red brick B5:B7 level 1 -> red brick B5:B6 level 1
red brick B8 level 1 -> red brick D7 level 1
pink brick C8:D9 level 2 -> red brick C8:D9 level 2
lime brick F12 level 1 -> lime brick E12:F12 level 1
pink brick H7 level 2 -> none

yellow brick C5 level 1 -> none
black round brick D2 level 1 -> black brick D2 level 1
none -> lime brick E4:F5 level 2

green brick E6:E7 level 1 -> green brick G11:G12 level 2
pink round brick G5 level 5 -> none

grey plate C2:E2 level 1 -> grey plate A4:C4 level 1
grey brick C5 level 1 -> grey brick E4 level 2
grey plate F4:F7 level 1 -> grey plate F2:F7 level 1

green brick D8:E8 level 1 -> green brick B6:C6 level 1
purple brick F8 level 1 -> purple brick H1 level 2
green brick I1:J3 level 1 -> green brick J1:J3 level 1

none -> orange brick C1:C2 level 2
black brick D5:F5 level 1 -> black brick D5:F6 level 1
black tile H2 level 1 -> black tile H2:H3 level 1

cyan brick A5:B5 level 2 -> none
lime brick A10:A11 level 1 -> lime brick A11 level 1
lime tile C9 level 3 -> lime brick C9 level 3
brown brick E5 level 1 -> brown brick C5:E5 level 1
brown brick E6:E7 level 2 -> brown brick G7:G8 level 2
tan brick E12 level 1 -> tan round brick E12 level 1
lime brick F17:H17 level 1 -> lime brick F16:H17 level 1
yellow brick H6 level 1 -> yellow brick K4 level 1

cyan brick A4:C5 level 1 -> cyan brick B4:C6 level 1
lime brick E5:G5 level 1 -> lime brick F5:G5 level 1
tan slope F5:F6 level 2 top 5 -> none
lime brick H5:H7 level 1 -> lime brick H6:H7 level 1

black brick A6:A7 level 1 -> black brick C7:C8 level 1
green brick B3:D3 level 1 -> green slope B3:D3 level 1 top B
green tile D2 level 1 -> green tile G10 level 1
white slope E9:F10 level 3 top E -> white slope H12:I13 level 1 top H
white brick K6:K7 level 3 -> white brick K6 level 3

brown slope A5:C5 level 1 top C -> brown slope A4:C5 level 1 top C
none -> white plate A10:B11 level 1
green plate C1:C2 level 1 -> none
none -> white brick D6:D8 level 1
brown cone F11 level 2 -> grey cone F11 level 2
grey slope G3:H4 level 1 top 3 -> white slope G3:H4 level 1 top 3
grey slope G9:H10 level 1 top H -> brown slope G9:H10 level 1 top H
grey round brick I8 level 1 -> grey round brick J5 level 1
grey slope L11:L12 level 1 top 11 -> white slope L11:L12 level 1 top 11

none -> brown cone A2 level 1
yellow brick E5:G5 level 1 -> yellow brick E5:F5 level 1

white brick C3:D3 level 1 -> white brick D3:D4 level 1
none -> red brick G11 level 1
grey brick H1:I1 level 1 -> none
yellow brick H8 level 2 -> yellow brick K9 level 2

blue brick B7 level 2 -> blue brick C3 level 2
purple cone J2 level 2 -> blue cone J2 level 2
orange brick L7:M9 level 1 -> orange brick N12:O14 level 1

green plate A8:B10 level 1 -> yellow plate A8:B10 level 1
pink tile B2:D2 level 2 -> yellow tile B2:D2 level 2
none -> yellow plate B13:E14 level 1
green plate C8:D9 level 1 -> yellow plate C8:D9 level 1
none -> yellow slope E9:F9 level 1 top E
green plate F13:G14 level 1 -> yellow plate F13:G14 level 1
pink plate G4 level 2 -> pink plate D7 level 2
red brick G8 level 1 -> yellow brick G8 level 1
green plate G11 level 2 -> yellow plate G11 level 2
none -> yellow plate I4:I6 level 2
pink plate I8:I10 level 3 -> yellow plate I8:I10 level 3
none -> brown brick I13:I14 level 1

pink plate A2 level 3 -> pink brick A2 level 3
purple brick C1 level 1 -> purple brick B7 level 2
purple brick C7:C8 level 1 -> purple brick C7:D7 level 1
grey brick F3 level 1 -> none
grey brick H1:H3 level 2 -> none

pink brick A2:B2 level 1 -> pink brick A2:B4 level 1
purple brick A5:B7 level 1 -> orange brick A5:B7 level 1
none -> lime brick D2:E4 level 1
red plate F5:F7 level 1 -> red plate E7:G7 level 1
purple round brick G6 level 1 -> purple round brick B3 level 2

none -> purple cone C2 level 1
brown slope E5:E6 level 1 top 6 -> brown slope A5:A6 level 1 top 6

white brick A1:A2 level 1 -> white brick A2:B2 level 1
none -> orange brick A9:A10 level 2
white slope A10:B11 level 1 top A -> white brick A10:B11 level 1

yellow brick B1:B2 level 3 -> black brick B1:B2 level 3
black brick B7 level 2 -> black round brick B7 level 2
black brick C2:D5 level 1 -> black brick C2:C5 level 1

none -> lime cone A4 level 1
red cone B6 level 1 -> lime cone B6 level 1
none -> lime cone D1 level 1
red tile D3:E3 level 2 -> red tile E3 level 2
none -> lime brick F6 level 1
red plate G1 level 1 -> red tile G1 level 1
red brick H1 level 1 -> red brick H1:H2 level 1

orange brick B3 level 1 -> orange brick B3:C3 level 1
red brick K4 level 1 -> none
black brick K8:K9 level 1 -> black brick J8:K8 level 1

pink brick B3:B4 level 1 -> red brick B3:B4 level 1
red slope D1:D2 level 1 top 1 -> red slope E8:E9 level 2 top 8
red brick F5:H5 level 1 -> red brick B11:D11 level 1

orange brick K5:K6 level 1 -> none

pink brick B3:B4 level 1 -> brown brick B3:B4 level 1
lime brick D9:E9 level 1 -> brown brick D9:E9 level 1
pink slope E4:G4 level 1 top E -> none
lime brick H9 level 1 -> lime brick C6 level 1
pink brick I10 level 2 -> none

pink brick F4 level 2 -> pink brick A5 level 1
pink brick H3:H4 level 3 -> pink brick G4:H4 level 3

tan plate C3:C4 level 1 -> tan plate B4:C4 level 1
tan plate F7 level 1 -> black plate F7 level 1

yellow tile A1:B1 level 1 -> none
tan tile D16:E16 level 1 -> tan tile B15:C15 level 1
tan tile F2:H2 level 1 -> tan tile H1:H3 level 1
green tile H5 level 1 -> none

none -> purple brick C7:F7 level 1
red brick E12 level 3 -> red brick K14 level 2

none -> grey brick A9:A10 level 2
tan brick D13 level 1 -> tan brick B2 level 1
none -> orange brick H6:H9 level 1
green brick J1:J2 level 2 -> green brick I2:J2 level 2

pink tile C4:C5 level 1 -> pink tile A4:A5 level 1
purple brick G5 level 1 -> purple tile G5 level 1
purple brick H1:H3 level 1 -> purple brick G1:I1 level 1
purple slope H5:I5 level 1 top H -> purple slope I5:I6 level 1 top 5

|---|

WORK TASK: Using the data above, repeat exactly the lines that begin at the line with "none -> yellow slope E9:F9 level 1 top E" and end at the line with "pink brick A2:B2", both ends included.

TASK ANSWER:
none -> yellow slope E9:F9 level 1 top E
green plate F13:G14 level 1 -> yellow plate F13:G14 level 1
pink plate G4 level 2 -> pink plate D7 level 2
red brick G8 level 1 -> yellow brick G8 level 1
green plate G11 level 2 -> yellow plate G11 level 2
none -> yellow plate I4:I6 level 2
pink plate I8:I10 level 3 -> yellow plate I8:I10 level 3
none -> brown brick I13:I14 level 1

pink plate A2 level 3 -> pink brick A2 level 3
purple brick C1 level 1 -> purple brick B7 level 2
purple brick C7:C8 level 1 -> purple brick C7:D7 level 1
grey brick F3 level 1 -> none
grey brick H1:H3 level 2 -> none

pink brick A2:B2 level 1 -> pink brick A2:B4 level 1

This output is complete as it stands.